### Task to complete
The required output is the lines below from the line containing "camera: 65 degrees left, 15 degrees up" to the line containing "(469, 365) = (211, 418): brown", inclusive, retyped exactly. No other lines belong in it.

### Provided data
--------------------------------------------------

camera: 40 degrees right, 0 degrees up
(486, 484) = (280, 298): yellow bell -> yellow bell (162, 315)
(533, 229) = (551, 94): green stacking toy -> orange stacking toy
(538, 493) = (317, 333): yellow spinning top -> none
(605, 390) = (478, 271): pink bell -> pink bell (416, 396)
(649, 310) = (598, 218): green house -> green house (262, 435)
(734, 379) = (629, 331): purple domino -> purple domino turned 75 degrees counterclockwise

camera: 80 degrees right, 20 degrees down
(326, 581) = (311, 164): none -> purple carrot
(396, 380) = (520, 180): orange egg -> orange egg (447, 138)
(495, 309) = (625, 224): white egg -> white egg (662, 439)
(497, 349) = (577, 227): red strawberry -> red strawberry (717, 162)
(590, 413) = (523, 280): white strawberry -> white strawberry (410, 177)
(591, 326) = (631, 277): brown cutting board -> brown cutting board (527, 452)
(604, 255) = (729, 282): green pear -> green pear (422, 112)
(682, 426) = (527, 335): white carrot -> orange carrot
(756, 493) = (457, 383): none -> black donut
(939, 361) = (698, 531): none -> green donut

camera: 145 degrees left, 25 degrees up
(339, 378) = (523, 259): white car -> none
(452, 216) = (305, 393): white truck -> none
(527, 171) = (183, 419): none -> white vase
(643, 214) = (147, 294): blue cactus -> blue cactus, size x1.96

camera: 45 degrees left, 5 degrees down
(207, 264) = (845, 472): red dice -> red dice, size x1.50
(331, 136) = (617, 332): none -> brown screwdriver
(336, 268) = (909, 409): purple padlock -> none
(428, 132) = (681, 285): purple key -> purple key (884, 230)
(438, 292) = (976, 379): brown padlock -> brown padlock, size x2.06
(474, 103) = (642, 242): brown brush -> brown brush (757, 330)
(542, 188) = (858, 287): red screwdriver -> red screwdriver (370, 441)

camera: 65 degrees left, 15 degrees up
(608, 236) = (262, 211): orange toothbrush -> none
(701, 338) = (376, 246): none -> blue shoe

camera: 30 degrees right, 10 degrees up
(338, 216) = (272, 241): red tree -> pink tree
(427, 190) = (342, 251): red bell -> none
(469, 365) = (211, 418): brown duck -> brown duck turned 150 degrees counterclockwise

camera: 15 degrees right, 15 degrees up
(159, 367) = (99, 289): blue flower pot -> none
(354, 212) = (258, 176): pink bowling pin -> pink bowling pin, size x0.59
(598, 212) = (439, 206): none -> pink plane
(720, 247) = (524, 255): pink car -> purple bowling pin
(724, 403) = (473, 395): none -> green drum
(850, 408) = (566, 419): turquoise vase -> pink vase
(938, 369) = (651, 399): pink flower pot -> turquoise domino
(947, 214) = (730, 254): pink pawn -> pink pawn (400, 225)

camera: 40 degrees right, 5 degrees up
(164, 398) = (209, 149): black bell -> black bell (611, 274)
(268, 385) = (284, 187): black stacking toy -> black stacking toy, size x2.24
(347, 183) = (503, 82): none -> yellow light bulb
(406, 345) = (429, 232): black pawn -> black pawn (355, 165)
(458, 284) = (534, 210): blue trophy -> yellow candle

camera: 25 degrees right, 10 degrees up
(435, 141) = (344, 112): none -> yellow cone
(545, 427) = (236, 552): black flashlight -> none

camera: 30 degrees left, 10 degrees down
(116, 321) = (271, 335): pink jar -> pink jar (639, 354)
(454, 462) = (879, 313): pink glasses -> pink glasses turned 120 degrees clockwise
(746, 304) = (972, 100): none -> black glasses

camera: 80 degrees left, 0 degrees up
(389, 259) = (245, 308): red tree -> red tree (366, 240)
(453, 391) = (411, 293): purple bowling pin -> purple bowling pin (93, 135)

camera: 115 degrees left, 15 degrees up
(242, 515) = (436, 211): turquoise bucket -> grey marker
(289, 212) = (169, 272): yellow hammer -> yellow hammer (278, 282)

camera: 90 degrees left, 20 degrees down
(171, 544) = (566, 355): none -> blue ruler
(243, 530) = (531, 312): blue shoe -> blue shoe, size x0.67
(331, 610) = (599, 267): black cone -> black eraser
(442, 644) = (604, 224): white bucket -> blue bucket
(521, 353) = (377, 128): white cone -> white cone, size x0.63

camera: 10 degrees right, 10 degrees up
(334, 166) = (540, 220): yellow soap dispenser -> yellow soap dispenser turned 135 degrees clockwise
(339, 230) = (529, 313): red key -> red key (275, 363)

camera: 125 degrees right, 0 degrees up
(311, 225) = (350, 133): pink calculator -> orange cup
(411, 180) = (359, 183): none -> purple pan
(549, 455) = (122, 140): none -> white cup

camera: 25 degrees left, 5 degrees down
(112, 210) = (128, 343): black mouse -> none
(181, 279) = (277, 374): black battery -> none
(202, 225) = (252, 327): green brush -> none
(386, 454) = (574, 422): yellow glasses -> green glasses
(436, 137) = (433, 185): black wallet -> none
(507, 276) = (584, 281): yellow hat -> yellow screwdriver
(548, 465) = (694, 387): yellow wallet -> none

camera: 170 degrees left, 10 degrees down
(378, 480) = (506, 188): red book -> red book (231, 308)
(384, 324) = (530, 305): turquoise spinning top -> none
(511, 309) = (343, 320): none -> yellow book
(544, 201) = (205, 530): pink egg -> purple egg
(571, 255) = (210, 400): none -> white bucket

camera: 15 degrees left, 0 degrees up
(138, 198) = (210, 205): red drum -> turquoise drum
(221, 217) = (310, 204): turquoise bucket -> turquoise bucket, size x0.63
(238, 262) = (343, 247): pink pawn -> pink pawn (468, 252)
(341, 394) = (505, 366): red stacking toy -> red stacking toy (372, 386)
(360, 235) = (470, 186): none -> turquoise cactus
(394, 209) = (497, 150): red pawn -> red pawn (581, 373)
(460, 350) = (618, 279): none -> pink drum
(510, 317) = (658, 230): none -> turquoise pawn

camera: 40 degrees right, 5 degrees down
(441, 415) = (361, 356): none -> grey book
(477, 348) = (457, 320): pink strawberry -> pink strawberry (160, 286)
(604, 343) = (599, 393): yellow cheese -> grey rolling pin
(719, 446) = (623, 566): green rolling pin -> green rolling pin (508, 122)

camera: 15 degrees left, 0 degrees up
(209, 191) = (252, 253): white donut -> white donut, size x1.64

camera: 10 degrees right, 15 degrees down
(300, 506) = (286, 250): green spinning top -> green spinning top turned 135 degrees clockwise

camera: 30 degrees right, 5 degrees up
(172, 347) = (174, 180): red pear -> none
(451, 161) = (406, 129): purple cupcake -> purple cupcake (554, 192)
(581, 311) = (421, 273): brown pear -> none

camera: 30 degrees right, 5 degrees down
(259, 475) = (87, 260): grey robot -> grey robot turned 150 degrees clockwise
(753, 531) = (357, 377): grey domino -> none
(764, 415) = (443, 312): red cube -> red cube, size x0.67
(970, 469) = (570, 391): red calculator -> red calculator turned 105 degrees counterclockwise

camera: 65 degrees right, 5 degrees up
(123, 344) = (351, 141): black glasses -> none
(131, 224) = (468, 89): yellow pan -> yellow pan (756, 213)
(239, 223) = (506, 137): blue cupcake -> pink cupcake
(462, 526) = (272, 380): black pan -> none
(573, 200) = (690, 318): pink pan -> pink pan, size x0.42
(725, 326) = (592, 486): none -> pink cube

--------------------------------------------------

### Your response
camera: 65 degrees left, 15 degrees up
(608, 236) = (262, 211): orange toothbrush -> none
(701, 338) = (376, 246): none -> blue shoe

camera: 30 degrees right, 10 degrees up
(338, 216) = (272, 241): red tree -> pink tree
(427, 190) = (342, 251): red bell -> none
(469, 365) = (211, 418): brown duck -> brown duck turned 150 degrees counterclockwise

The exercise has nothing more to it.